In the listing below, find each line that holds "green" and list it.

□ □ □ □ □ □ □

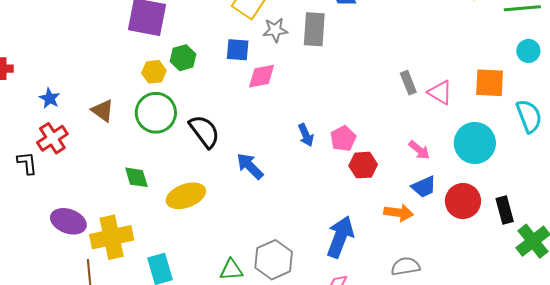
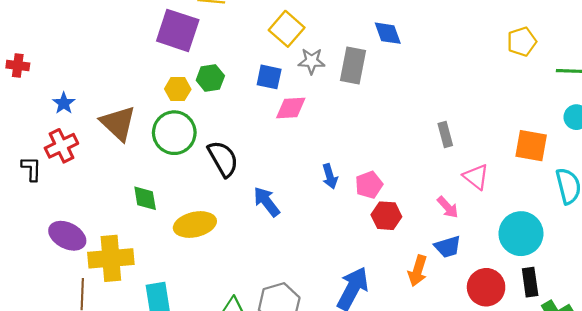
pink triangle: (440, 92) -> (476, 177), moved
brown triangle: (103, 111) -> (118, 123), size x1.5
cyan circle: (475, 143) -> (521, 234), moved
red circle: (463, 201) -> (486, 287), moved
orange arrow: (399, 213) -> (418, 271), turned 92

□ □ □ □ □ □ □

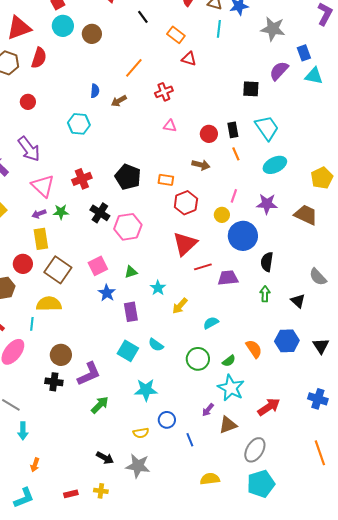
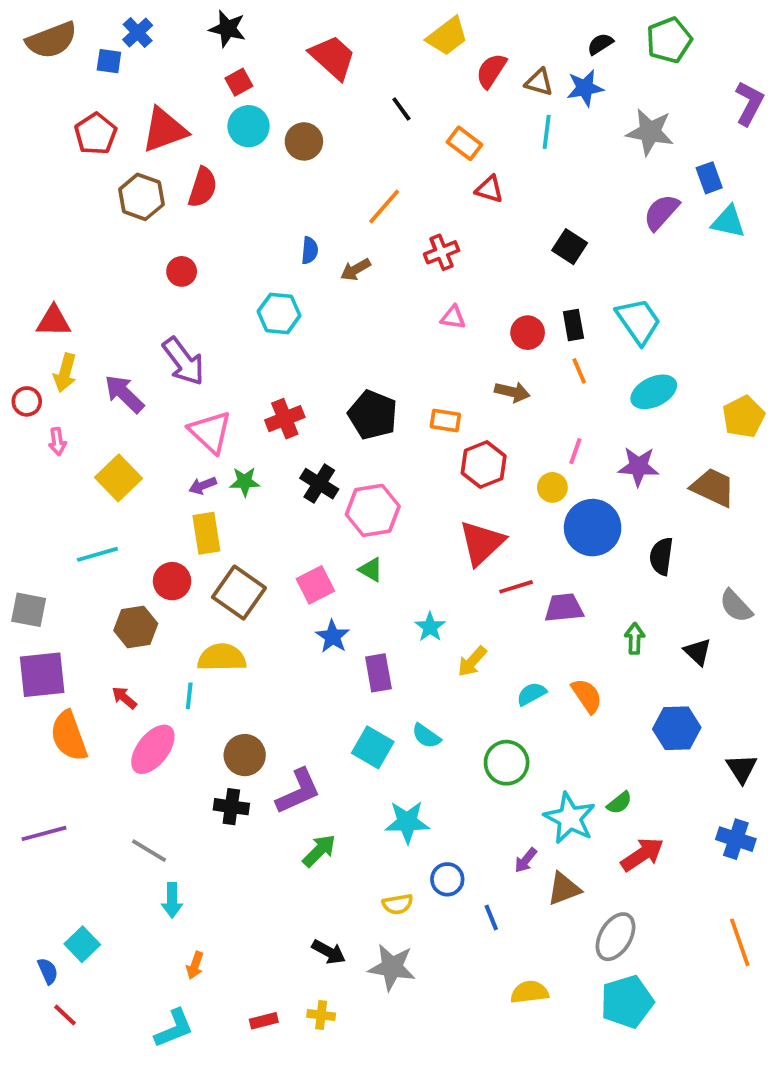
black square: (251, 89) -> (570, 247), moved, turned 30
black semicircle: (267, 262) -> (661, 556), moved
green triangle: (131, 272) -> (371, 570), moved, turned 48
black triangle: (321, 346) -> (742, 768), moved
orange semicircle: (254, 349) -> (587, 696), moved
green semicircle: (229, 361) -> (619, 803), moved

□ □ □ □ □ □ □

* _SOLUTION TO THE EXERCISE_:
green triangle: (131, 272) -> (371, 570), moved, turned 48
green semicircle: (229, 361) -> (619, 803), moved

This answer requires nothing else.